Exercise directions ▸ With pictures omitted, restate the data word for word.

==== Data supplied

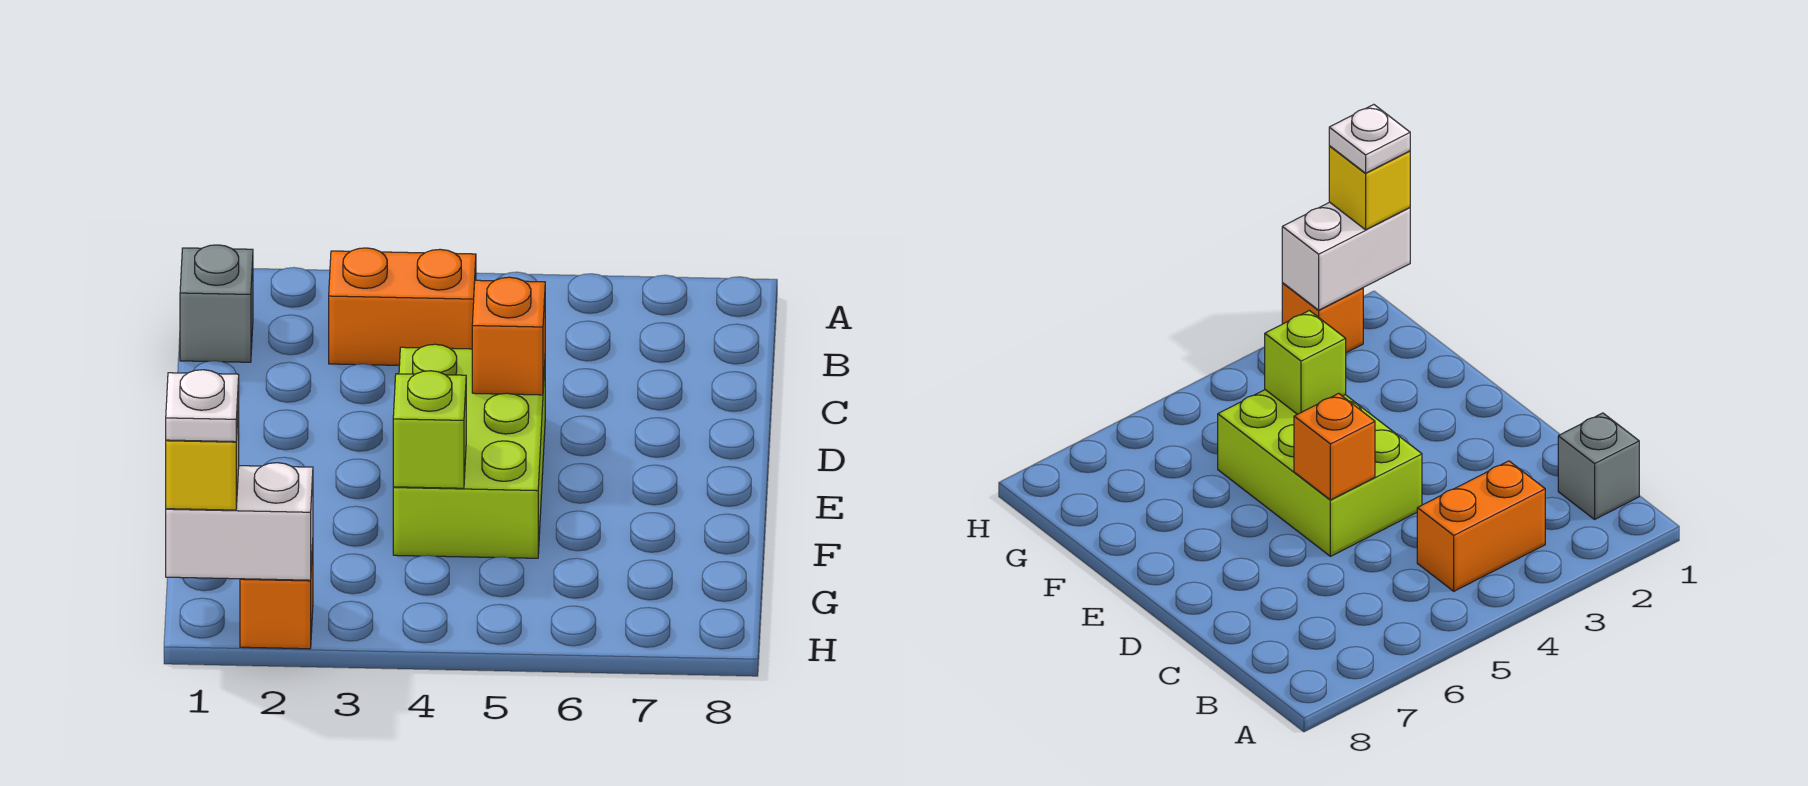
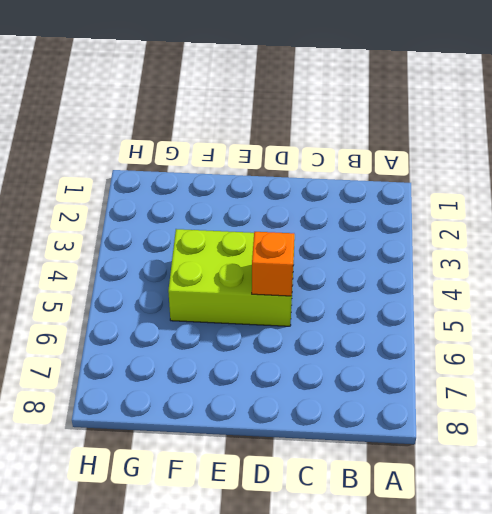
none -> grey brick B1 level 1
none -> orange brick B3:B4 level 1

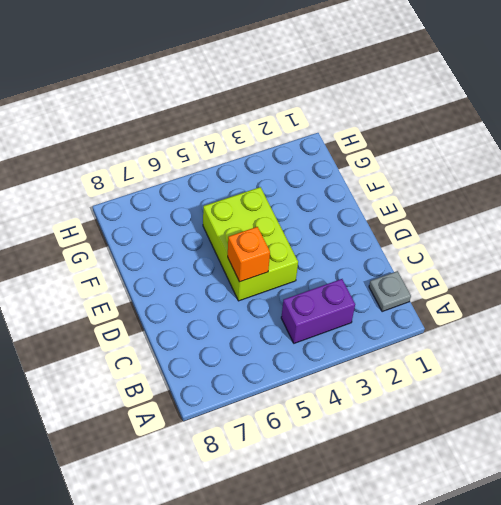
grey plate B1 level 1 -> grey brick B1 level 1
purple brick B3:B4 level 1 -> orange brick B3:B4 level 1
none -> orange brick H2 level 1
none -> lime brick F4 level 2

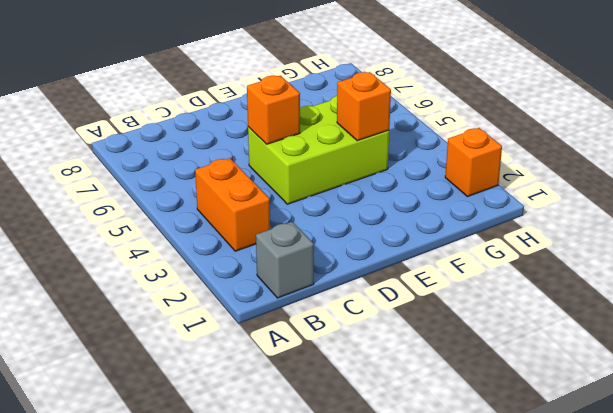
orange brick F4 level 2 -> lime brick F4 level 2
none -> white brick H1:H2 level 2
none -> yellow brick H1 level 3

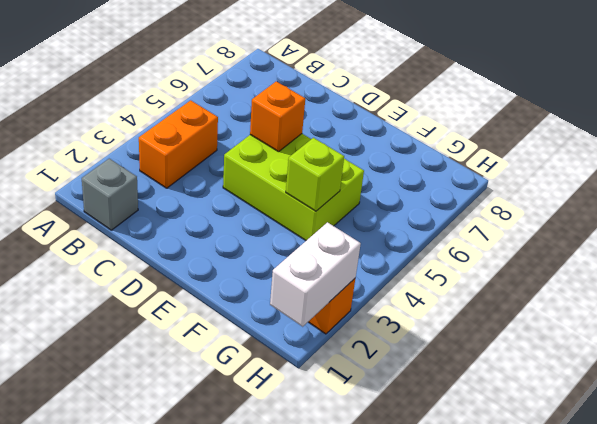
none -> yellow brick H1 level 3
none -> white plate H1 level 4

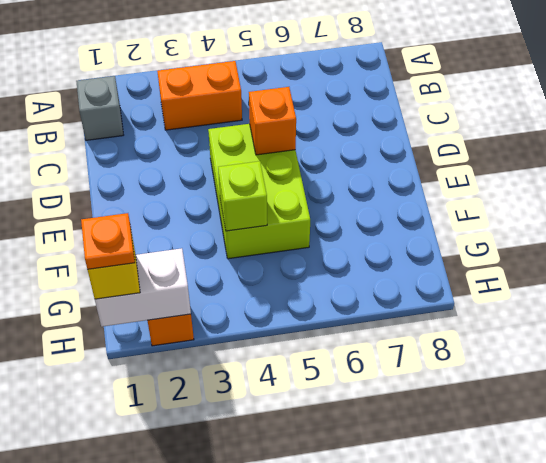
orange plate H1 level 4 -> white plate H1 level 4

========

Task solution ▸
none -> grey brick B1 level 1
none -> orange brick B3:B4 level 1

grey plate B1 level 1 -> grey brick B1 level 1
purple brick B3:B4 level 1 -> orange brick B3:B4 level 1
none -> orange brick H2 level 1
none -> lime brick F4 level 2

orange brick F4 level 2 -> lime brick F4 level 2
none -> white brick H1:H2 level 2
none -> yellow brick H1 level 3

none -> yellow brick H1 level 3
none -> white plate H1 level 4

orange plate H1 level 4 -> white plate H1 level 4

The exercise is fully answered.